TASK ITEM => Copy out each line of the data that contains "black".

Records from a collection:
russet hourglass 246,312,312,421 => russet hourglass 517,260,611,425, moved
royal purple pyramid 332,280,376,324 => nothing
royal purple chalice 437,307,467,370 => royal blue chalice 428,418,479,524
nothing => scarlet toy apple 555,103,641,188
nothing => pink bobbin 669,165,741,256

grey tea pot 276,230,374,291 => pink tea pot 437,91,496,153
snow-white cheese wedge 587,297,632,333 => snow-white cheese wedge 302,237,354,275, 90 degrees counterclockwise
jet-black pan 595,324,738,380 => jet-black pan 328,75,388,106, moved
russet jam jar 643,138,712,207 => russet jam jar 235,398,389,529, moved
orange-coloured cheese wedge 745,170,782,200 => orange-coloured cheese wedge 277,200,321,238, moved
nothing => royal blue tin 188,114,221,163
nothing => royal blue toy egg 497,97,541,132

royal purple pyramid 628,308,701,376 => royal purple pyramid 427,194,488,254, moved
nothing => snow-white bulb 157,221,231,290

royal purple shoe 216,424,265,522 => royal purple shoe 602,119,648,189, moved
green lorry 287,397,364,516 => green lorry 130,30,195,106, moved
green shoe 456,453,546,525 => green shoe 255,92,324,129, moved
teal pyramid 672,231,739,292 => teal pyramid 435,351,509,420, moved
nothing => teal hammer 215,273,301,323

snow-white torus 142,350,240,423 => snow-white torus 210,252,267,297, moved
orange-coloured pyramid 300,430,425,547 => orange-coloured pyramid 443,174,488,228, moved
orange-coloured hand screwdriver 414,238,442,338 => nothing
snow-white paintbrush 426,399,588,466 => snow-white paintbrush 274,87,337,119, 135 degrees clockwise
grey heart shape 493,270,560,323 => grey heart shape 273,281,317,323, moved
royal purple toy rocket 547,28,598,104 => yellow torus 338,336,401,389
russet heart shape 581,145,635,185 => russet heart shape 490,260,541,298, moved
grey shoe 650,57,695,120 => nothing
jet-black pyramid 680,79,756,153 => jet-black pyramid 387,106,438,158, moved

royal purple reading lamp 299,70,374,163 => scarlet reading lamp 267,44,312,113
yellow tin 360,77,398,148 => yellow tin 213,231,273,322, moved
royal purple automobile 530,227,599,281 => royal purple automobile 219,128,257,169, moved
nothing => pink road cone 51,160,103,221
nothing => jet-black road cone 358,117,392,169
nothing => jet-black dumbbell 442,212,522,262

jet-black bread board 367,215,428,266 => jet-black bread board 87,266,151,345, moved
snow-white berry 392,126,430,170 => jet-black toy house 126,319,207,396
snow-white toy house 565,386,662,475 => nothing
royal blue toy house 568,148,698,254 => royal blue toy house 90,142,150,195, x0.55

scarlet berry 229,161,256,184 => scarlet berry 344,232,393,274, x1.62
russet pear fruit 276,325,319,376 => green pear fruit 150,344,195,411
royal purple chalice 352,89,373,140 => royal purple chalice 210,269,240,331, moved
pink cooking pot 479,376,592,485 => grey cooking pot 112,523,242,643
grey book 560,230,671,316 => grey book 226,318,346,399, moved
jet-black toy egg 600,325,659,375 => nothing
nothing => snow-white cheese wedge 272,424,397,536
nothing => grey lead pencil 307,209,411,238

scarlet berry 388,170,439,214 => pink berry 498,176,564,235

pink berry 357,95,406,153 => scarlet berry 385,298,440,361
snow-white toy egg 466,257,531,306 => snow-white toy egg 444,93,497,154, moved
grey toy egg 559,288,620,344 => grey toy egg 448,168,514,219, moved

RESULT =>
jet-black pan 595,324,738,380 => jet-black pan 328,75,388,106, moved
jet-black pyramid 680,79,756,153 => jet-black pyramid 387,106,438,158, moved
nothing => jet-black road cone 358,117,392,169
nothing => jet-black dumbbell 442,212,522,262
jet-black bread board 367,215,428,266 => jet-black bread board 87,266,151,345, moved
snow-white berry 392,126,430,170 => jet-black toy house 126,319,207,396
jet-black toy egg 600,325,659,375 => nothing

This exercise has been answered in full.